■ The records:
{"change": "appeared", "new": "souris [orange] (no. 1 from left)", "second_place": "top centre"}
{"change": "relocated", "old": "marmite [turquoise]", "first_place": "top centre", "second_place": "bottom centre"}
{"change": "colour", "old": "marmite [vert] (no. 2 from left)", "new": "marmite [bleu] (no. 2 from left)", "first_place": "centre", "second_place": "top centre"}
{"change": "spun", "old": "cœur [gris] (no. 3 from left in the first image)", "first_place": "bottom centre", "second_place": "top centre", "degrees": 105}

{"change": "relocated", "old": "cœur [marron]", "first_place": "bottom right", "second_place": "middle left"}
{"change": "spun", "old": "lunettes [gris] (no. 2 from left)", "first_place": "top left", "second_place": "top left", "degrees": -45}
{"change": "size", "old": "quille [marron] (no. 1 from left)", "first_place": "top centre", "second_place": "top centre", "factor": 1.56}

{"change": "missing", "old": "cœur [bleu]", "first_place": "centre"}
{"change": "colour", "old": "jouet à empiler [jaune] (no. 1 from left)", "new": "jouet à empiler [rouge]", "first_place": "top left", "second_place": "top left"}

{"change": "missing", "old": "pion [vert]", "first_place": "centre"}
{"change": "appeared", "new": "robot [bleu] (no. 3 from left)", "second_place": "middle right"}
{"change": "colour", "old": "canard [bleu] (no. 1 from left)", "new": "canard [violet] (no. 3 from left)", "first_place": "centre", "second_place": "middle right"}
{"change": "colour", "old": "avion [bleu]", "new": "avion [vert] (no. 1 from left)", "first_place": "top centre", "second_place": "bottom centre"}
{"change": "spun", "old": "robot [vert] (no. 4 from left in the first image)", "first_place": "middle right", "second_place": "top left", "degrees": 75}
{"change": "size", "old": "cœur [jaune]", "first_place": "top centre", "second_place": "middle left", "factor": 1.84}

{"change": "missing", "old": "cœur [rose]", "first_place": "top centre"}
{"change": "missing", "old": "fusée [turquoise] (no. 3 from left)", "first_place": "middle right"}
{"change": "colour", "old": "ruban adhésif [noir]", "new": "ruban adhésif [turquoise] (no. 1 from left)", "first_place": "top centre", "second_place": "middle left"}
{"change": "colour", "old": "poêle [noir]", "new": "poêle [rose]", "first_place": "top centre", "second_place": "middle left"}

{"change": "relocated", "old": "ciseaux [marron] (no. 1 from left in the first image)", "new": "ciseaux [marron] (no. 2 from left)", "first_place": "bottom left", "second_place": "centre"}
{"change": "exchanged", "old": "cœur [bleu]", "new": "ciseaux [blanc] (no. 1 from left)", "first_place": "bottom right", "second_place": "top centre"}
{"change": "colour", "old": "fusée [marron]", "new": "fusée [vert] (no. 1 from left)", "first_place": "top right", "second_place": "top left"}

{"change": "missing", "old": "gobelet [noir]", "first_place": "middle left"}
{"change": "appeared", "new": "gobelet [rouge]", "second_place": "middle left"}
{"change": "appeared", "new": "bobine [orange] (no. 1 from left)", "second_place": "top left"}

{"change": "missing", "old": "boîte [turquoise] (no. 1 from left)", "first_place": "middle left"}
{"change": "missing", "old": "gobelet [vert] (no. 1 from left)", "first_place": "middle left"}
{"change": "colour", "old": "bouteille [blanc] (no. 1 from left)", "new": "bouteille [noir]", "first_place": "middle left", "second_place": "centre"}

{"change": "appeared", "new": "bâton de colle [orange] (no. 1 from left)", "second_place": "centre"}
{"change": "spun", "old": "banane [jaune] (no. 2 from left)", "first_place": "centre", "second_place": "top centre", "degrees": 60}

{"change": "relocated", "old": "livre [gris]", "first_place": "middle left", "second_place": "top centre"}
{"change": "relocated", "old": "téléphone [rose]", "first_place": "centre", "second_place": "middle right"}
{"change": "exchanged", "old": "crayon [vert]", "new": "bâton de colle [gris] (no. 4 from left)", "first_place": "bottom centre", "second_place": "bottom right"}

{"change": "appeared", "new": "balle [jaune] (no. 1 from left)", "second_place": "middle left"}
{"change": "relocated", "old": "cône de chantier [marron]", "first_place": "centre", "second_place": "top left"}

■ Problem details:
The answer should be one number, the count of lines above that contain "marmite".

■ Output of the exercise:
2